◆ REQUIRED ACTION ◆
Show all lines below holding the string "pink".

◆ RECORDED DATA ◆
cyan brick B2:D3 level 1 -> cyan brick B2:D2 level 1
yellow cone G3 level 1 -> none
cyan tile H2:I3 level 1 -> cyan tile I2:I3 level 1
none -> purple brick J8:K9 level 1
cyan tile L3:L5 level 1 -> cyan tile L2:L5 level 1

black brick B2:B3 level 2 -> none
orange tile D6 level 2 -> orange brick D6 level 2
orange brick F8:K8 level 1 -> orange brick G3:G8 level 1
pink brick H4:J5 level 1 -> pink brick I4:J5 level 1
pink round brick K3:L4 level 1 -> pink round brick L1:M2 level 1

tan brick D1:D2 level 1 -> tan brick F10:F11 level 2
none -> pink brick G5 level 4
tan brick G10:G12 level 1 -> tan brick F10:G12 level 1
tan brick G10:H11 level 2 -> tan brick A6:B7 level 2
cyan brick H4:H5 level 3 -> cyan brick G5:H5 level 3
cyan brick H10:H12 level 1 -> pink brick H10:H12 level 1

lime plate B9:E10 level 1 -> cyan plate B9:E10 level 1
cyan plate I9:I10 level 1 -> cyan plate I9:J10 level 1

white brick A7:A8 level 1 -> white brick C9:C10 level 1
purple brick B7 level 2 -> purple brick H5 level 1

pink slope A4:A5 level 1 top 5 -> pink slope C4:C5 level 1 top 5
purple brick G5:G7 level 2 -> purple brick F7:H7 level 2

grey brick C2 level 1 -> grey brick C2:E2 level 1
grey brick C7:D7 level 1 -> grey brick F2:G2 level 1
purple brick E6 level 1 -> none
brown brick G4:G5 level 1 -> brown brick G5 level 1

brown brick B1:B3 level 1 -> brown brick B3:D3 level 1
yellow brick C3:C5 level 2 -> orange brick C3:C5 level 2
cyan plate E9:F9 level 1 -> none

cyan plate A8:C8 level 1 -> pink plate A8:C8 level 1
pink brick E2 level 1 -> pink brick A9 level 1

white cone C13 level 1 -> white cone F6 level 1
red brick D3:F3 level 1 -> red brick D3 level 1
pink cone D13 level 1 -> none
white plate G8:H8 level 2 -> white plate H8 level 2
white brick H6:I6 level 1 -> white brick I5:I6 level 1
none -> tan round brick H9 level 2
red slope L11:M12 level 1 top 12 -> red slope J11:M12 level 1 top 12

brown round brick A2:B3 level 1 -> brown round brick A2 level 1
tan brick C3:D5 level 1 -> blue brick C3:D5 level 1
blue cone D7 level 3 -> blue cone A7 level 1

◆ RESPONSE TO THIS TASK ◆
pink brick H4:J5 level 1 -> pink brick I4:J5 level 1
pink round brick K3:L4 level 1 -> pink round brick L1:M2 level 1
none -> pink brick G5 level 4
cyan brick H10:H12 level 1 -> pink brick H10:H12 level 1
pink slope A4:A5 level 1 top 5 -> pink slope C4:C5 level 1 top 5
cyan plate A8:C8 level 1 -> pink plate A8:C8 level 1
pink brick E2 level 1 -> pink brick A9 level 1
pink cone D13 level 1 -> none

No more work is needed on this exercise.